-- Start of Data to process --
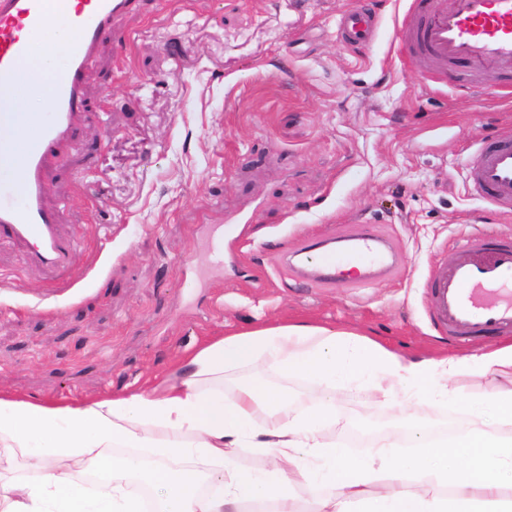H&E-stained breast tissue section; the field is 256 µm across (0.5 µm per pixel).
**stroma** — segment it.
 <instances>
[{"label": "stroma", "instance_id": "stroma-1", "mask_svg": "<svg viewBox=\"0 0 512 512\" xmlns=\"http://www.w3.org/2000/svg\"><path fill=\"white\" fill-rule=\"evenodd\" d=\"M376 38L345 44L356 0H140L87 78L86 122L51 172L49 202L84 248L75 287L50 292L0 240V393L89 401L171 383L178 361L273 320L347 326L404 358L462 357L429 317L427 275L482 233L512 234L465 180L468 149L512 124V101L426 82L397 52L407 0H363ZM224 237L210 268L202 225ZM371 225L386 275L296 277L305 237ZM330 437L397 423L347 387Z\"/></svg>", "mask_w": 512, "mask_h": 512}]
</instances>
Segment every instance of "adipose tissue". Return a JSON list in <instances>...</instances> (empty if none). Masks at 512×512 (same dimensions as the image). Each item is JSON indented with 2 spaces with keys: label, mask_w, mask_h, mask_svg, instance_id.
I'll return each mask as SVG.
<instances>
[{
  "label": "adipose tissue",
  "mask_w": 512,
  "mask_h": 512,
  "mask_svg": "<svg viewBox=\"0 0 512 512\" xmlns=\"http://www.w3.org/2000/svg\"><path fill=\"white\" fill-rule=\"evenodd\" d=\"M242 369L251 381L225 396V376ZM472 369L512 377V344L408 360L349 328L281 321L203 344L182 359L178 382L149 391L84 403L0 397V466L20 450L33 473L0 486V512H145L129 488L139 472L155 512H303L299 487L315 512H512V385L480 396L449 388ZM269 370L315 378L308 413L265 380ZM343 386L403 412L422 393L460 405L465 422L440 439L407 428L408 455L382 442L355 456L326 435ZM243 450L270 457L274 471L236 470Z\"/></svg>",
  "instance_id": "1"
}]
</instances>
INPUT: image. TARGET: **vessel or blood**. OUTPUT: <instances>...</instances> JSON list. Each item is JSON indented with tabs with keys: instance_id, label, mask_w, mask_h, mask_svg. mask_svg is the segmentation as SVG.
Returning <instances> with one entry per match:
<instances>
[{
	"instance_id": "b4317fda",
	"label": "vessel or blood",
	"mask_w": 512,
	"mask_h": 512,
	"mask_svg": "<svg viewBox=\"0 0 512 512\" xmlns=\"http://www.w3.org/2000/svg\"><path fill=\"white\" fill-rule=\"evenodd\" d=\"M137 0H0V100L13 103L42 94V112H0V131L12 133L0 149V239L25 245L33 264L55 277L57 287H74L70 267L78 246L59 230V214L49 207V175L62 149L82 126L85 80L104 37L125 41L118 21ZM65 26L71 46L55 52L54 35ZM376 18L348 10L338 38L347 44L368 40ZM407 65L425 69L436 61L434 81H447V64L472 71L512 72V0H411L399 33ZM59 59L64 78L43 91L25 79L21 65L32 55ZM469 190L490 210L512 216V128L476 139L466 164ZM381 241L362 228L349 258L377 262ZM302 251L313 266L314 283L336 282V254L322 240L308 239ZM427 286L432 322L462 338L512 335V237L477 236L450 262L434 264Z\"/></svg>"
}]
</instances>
-- End of Data to process --
-- Start of Data to process --
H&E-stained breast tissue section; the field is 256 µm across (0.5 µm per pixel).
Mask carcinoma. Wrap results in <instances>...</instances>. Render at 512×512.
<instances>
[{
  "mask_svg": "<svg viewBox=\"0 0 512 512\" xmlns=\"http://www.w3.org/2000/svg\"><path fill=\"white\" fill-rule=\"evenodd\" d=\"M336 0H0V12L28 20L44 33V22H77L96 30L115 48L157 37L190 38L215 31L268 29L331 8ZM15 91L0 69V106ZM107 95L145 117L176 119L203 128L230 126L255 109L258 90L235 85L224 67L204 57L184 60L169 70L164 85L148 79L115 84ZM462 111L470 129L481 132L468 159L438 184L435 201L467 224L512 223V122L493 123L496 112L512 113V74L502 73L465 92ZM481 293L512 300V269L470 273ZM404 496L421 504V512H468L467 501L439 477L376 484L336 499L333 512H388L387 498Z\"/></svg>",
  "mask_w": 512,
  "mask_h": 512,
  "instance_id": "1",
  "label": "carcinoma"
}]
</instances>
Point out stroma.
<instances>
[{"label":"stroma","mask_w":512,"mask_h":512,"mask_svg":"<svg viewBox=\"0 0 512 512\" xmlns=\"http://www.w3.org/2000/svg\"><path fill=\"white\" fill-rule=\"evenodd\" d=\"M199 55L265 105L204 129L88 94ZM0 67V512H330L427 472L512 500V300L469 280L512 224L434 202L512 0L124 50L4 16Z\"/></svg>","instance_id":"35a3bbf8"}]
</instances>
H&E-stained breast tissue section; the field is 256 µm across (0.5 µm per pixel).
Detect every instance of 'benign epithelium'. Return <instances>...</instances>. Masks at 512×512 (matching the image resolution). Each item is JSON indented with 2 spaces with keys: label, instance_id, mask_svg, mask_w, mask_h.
-- End of Data to process --
[Task brief] Start with the line that holds "Point out stroma." and finish with the line that holds "Detect every instance". Transcribe each line in between exactly, and those two as well.

[Exercise solution]
Point out stroma.
<instances>
[{"label":"stroma","mask_w":512,"mask_h":512,"mask_svg":"<svg viewBox=\"0 0 512 512\" xmlns=\"http://www.w3.org/2000/svg\"><path fill=\"white\" fill-rule=\"evenodd\" d=\"M199 55L265 105L204 129L88 94ZM0 67V512H330L427 472L512 500V300L469 280L512 224L434 202L512 0L124 50L4 16Z\"/></svg>","instance_id":"35a3bbf8"}]
</instances>
H&E-stained breast tissue section; the field is 256 µm across (0.5 µm per pixel).
Detect every instance of 'benign epithelium'. Return <instances>...</instances>. Masks at 512×512 (matching the image resolution). Each item is JSON indented with 2 spaces with keys: label, instance_id, mask_svg, mask_w, mask_h.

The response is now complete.